> **Exercise objective**
Please repeat the lines below exactly. Begin with the line containing "D1: diode 1N4001 (A +9V, K NET5) -> none" and go on through the line containing "R6: none -> 2k (+9V, NET5)".

> **Records supplied**

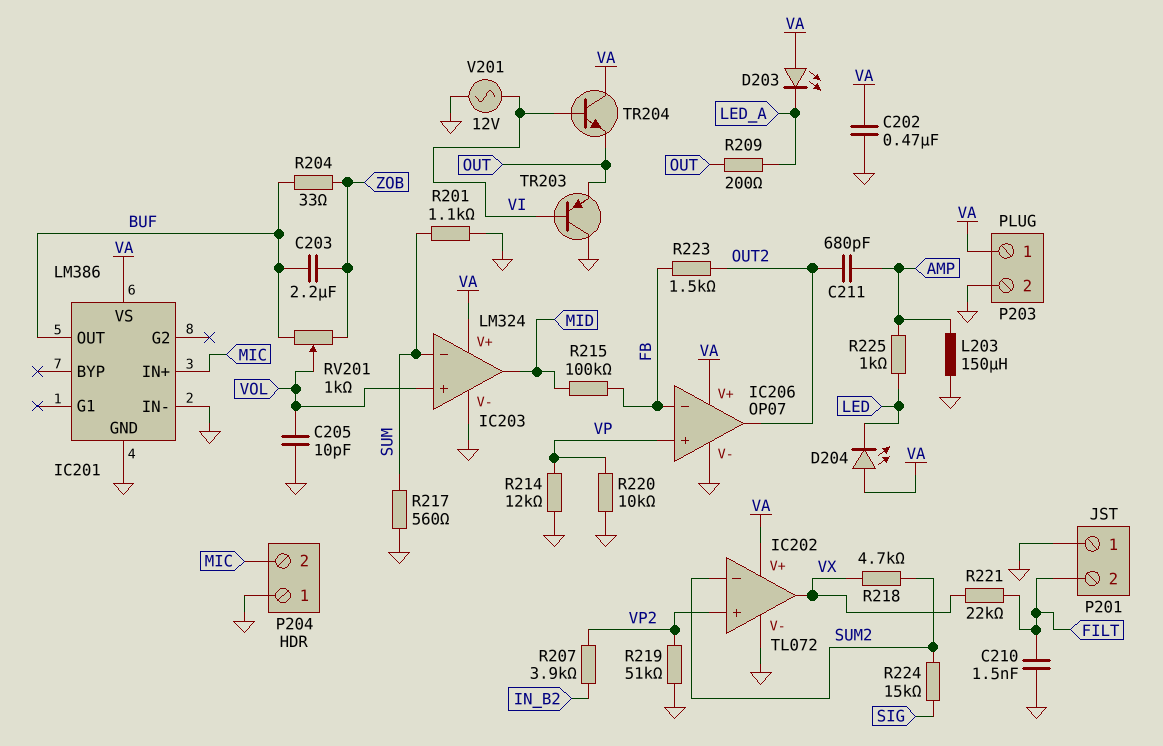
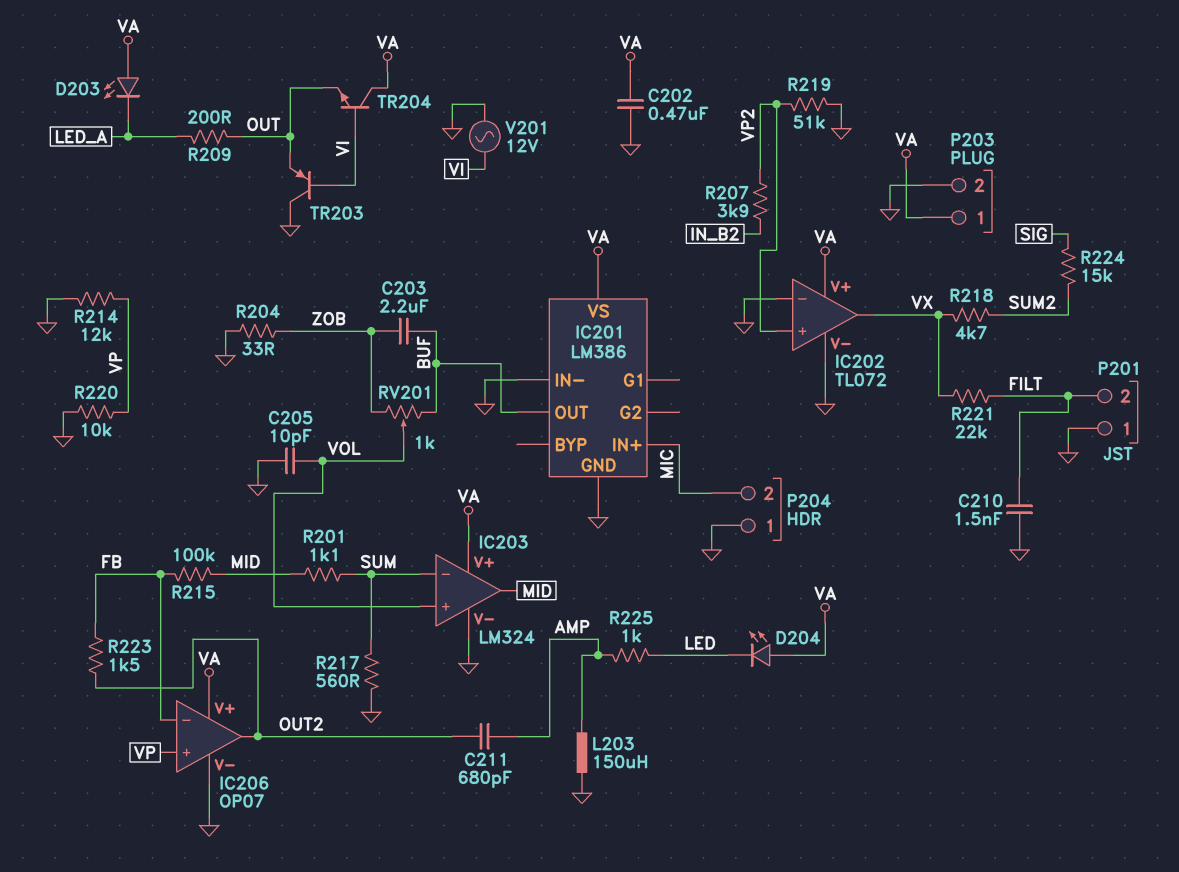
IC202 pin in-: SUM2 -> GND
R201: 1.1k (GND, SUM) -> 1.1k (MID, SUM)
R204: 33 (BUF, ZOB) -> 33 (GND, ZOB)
==
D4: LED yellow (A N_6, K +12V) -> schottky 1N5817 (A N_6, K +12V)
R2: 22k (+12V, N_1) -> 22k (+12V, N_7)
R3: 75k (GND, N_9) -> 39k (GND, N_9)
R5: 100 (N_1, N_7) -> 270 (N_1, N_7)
* * *
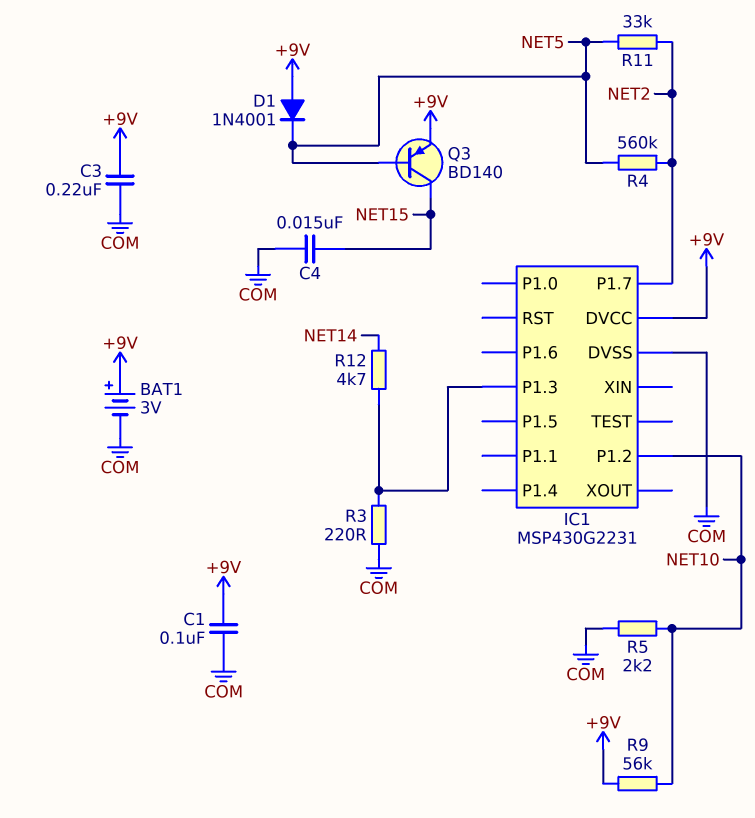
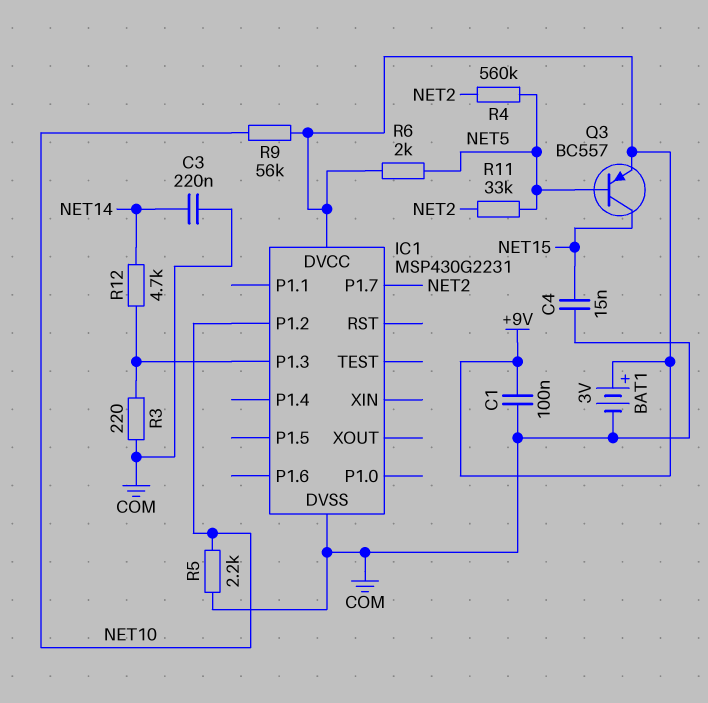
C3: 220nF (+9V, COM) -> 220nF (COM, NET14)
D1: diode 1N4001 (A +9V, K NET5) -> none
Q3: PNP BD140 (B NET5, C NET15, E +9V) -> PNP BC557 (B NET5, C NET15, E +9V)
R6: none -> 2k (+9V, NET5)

> **Result of the exercise**
D1: diode 1N4001 (A +9V, K NET5) -> none
Q3: PNP BD140 (B NET5, C NET15, E +9V) -> PNP BC557 (B NET5, C NET15, E +9V)
R6: none -> 2k (+9V, NET5)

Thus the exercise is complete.